§ **WHAT THE EXERCISE ASKS**: Give again, word for word, each line below starting at the one that contains "R1: 4.7k (SIG8, SIG10) -> 4.7k (GND, SIG10)" and ending at the one that contains "J1 pin 1: VCC -> NET11".
^^^^^^^^^^^^^^^^
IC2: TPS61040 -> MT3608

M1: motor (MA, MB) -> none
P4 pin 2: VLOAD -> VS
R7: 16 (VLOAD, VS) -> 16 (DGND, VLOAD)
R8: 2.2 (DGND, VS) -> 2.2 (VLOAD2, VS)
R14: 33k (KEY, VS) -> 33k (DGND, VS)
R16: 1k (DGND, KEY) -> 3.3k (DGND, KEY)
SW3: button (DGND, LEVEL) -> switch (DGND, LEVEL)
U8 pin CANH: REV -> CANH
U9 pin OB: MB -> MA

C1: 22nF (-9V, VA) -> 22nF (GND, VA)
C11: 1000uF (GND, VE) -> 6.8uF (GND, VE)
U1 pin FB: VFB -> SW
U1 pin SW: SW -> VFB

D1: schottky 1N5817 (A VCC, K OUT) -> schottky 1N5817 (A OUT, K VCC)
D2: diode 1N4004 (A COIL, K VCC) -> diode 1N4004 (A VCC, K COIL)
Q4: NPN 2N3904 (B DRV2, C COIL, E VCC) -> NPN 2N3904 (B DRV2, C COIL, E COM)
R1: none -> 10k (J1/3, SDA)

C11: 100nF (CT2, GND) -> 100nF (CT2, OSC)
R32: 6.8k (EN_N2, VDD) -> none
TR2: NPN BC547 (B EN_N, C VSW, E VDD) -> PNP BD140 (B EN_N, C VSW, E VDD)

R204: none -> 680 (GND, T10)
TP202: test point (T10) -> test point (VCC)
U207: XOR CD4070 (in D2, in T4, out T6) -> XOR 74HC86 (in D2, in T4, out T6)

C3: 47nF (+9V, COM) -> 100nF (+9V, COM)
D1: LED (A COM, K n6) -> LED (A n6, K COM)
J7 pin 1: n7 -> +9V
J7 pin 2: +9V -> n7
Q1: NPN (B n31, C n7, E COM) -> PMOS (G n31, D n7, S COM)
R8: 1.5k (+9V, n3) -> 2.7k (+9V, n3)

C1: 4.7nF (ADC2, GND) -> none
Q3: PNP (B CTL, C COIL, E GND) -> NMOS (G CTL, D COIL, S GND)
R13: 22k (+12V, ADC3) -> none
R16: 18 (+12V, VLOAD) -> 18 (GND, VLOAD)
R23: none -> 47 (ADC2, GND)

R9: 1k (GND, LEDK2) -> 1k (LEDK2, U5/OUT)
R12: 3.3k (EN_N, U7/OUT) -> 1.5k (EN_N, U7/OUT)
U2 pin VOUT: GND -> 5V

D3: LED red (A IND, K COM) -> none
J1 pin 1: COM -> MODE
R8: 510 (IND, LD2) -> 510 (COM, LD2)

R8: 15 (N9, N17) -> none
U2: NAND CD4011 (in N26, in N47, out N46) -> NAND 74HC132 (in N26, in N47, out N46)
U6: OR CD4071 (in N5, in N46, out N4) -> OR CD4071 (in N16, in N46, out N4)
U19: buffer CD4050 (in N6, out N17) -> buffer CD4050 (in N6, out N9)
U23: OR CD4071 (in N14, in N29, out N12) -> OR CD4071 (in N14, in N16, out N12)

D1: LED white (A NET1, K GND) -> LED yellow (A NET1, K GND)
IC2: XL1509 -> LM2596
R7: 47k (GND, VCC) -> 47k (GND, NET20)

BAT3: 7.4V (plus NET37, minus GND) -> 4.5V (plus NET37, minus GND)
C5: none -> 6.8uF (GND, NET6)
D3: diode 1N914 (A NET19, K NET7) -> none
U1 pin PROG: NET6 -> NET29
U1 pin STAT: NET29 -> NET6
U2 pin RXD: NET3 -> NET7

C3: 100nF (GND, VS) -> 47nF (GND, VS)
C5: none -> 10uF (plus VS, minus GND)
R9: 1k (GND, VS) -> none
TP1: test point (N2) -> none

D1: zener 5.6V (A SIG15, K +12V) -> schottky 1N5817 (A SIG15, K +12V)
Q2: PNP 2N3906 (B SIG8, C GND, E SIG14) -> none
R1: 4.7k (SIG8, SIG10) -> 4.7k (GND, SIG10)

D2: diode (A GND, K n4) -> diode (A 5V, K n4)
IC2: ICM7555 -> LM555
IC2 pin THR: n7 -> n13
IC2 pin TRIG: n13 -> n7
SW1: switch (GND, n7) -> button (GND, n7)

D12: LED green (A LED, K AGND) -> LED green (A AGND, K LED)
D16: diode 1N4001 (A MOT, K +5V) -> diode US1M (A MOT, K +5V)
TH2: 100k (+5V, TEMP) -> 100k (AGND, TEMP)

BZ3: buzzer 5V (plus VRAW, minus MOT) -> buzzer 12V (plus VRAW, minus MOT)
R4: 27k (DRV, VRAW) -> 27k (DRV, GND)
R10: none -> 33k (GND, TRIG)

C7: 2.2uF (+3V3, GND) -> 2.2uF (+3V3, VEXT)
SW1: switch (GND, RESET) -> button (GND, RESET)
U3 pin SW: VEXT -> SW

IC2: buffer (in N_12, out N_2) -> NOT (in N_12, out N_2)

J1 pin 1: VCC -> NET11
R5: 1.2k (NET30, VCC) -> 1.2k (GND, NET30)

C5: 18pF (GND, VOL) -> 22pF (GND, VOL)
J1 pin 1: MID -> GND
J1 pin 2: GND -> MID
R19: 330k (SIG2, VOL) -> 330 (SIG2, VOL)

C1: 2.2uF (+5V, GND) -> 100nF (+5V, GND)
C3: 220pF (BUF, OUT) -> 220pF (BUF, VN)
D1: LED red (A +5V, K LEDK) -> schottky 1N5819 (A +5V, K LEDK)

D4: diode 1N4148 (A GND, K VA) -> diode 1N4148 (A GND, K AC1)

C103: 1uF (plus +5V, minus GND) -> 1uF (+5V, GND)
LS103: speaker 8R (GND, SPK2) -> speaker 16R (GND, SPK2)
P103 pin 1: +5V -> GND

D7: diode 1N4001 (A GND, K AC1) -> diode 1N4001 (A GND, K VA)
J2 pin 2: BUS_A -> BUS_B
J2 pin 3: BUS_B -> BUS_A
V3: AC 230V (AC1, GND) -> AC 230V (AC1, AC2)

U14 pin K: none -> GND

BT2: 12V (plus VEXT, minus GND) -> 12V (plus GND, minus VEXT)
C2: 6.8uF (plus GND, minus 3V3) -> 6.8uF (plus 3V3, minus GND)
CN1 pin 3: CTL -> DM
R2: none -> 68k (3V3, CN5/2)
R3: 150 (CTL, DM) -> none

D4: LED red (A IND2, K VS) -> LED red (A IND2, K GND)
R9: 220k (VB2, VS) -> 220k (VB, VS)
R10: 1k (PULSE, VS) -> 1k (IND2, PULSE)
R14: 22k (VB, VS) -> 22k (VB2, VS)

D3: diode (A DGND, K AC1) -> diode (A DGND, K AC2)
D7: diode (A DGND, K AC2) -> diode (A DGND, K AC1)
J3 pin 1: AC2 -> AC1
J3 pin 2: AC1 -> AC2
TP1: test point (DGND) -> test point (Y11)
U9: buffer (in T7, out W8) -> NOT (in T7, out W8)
^^^^^^^^^^^^^^^^
§ **EXERCISE OUTPUT**:
R1: 4.7k (SIG8, SIG10) -> 4.7k (GND, SIG10)

D2: diode (A GND, K n4) -> diode (A 5V, K n4)
IC2: ICM7555 -> LM555
IC2 pin THR: n7 -> n13
IC2 pin TRIG: n13 -> n7
SW1: switch (GND, n7) -> button (GND, n7)

D12: LED green (A LED, K AGND) -> LED green (A AGND, K LED)
D16: diode 1N4001 (A MOT, K +5V) -> diode US1M (A MOT, K +5V)
TH2: 100k (+5V, TEMP) -> 100k (AGND, TEMP)

BZ3: buzzer 5V (plus VRAW, minus MOT) -> buzzer 12V (plus VRAW, minus MOT)
R4: 27k (DRV, VRAW) -> 27k (DRV, GND)
R10: none -> 33k (GND, TRIG)

C7: 2.2uF (+3V3, GND) -> 2.2uF (+3V3, VEXT)
SW1: switch (GND, RESET) -> button (GND, RESET)
U3 pin SW: VEXT -> SW

IC2: buffer (in N_12, out N_2) -> NOT (in N_12, out N_2)

J1 pin 1: VCC -> NET11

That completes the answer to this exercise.